■ INFORMATION PROVIDED
# # #

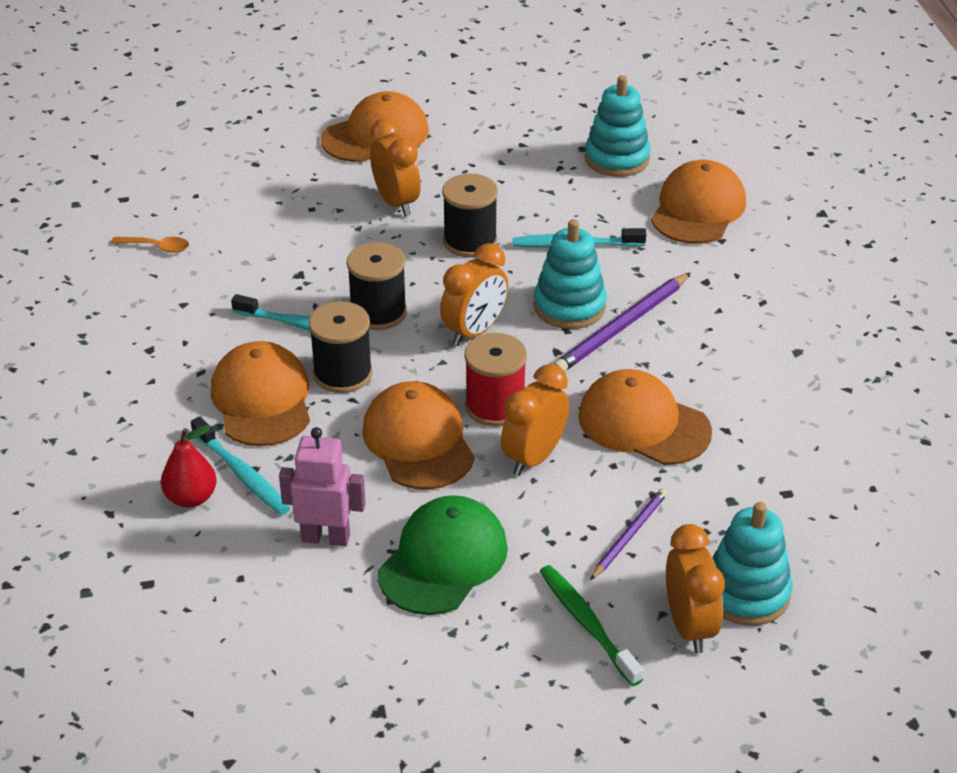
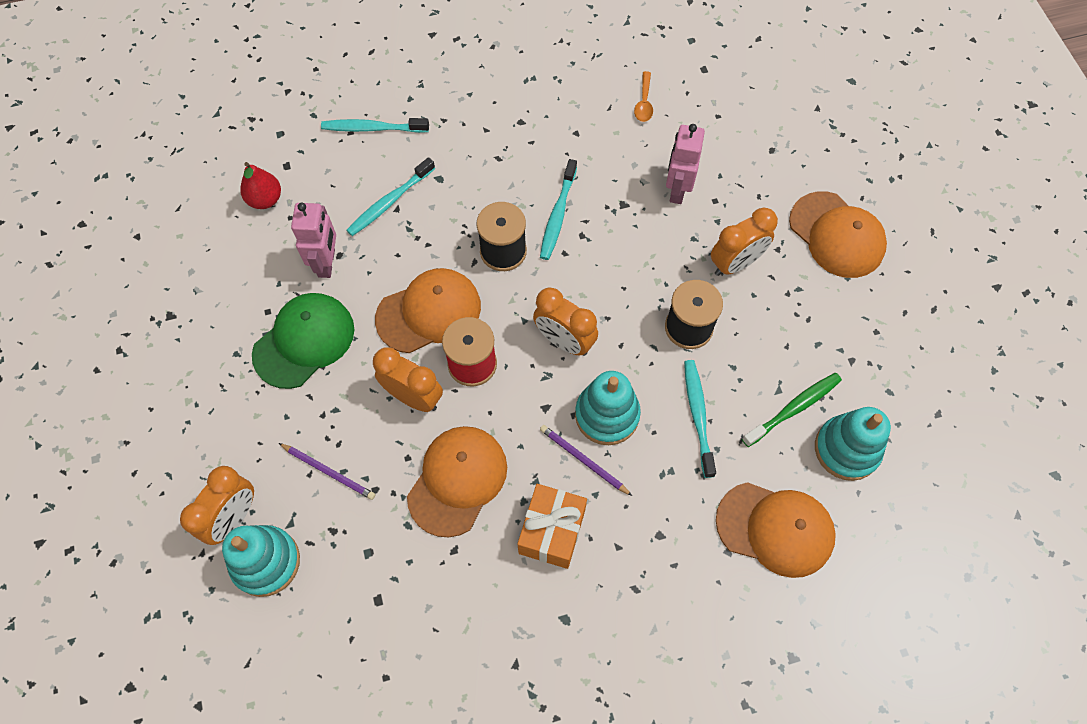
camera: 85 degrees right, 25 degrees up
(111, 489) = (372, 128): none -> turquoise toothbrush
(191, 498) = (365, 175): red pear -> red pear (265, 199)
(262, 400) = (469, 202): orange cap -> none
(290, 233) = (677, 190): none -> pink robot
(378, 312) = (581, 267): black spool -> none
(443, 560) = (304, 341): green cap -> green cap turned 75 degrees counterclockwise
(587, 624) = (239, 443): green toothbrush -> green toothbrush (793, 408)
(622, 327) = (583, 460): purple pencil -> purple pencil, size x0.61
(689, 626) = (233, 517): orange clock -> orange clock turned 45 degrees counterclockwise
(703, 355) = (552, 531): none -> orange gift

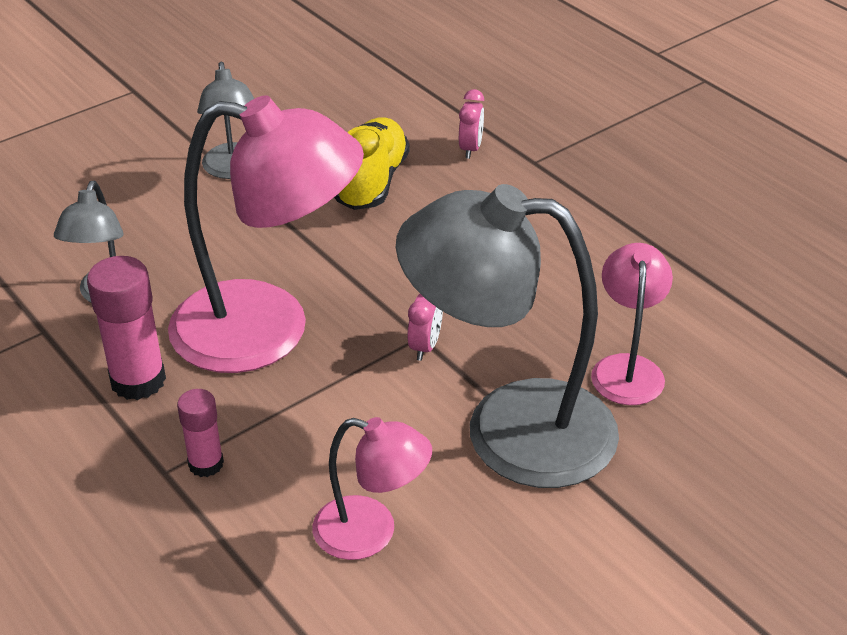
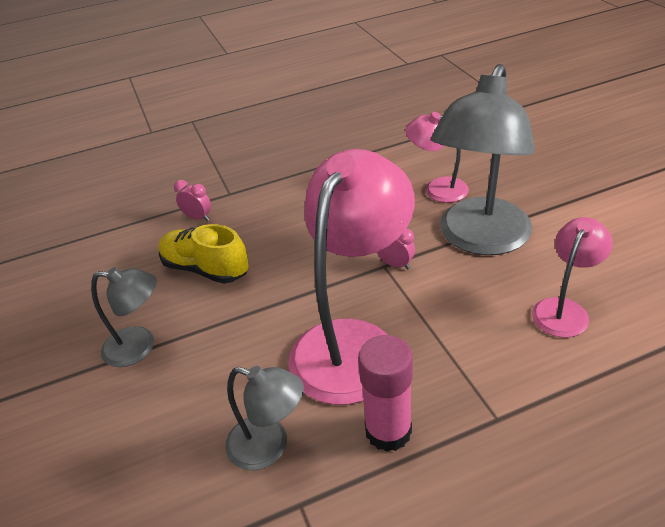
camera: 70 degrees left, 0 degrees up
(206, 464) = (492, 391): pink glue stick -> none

# # #

■ EXERCISE GOAL
Could you repeat exactly the lines from the one containing "(378, 312) = (581, 267): black spool -> none" to the last line of the records, both included, and leave out every picture?

■ EXERCISE RESULT
(378, 312) = (581, 267): black spool -> none
(443, 560) = (304, 341): green cap -> green cap turned 75 degrees counterclockwise
(587, 624) = (239, 443): green toothbrush -> green toothbrush (793, 408)
(622, 327) = (583, 460): purple pencil -> purple pencil, size x0.61
(689, 626) = (233, 517): orange clock -> orange clock turned 45 degrees counterclockwise
(703, 355) = (552, 531): none -> orange gift

camera: 70 degrees left, 0 degrees up
(206, 464) = (492, 391): pink glue stick -> none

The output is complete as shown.